▶ **Data for review**:
────────────────────────────────────────

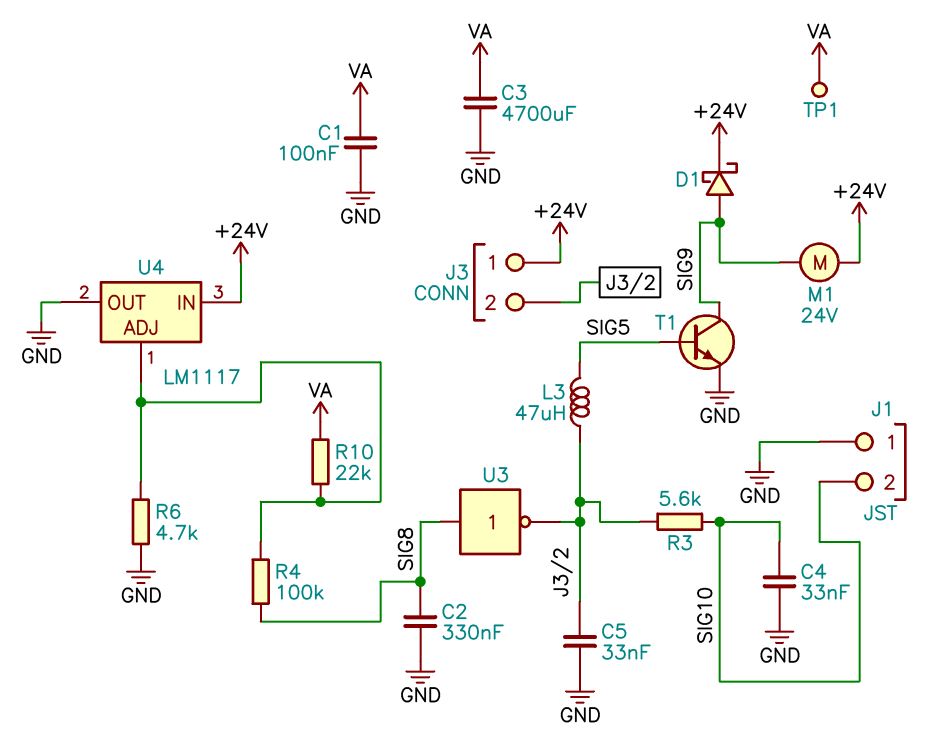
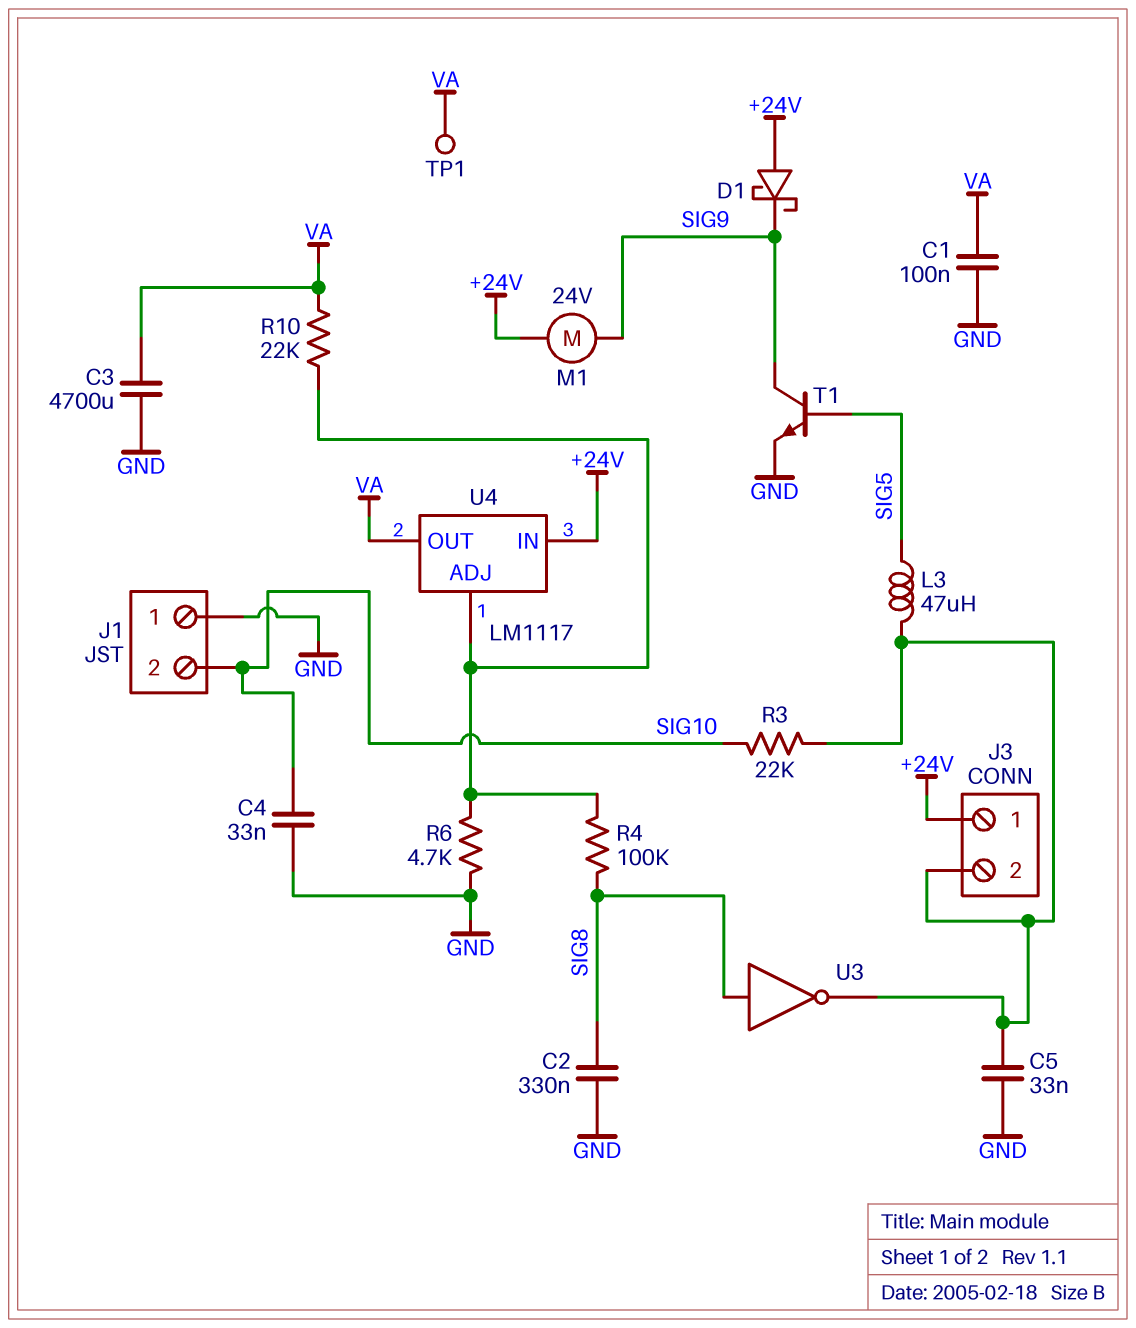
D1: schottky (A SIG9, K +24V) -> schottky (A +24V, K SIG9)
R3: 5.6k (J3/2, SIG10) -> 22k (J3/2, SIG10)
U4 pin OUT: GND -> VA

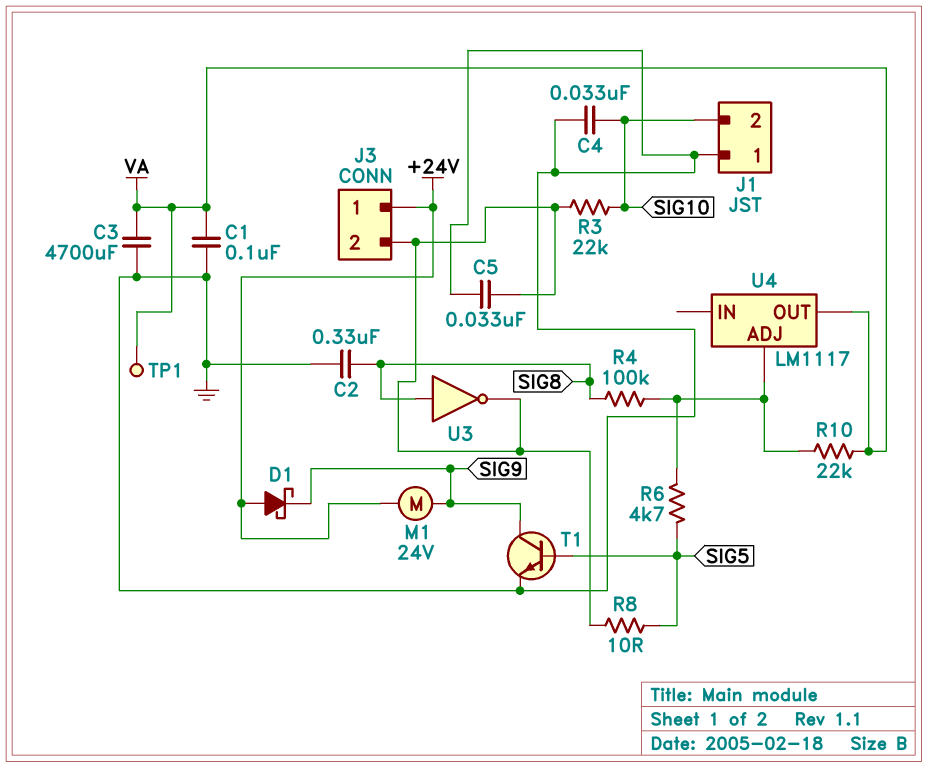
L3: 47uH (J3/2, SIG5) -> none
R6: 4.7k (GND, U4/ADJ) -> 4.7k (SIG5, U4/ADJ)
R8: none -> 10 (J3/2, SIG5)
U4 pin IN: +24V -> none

────────────────────────────────────────

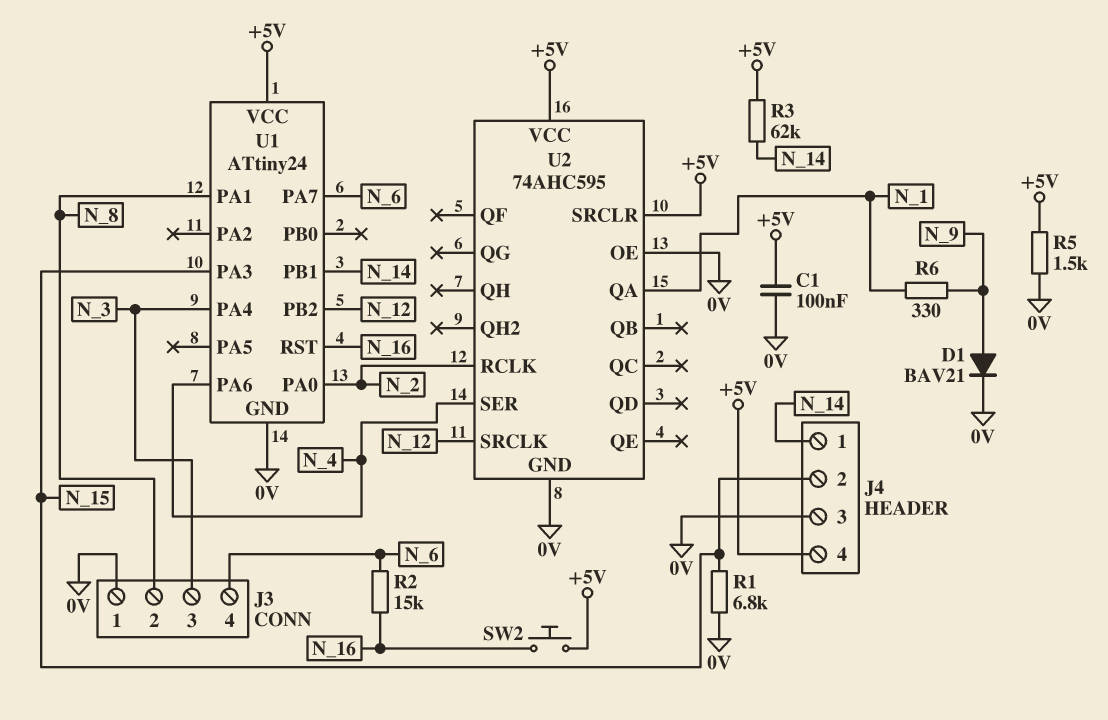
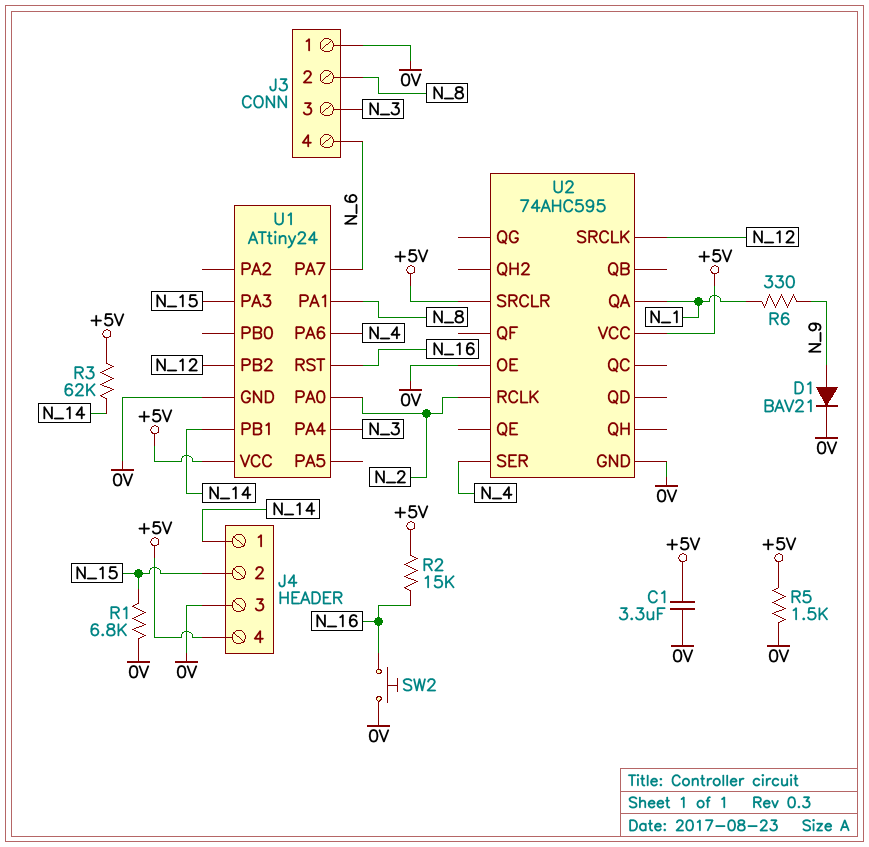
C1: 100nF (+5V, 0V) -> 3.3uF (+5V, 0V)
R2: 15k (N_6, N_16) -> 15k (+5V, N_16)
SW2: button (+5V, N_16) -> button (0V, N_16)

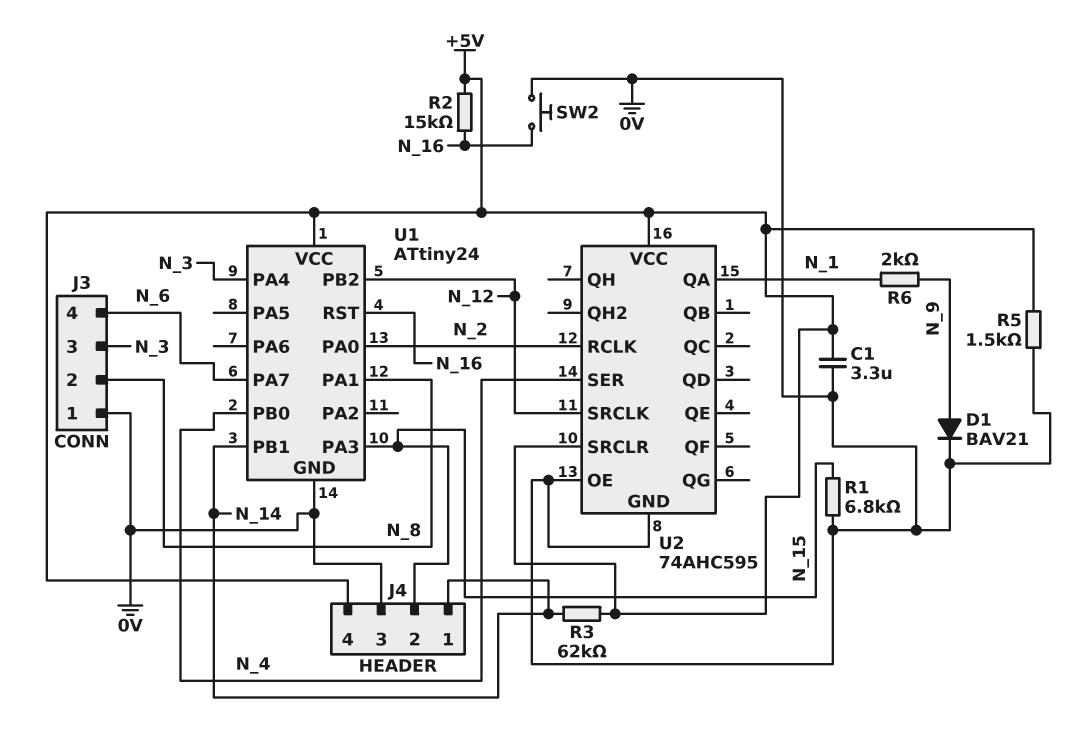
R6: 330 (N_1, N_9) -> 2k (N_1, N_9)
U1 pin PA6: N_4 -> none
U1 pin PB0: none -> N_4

────────────────────────────────────────

▶ **Exercise instructions**: Lines in the records above that carry the word "none" are to be located and copied.

▶ **Answer space**:
L3: 47uH (J3/2, SIG5) -> none
R8: none -> 10 (J3/2, SIG5)
U4 pin IN: +24V -> none
U1 pin PA6: N_4 -> none
U1 pin PB0: none -> N_4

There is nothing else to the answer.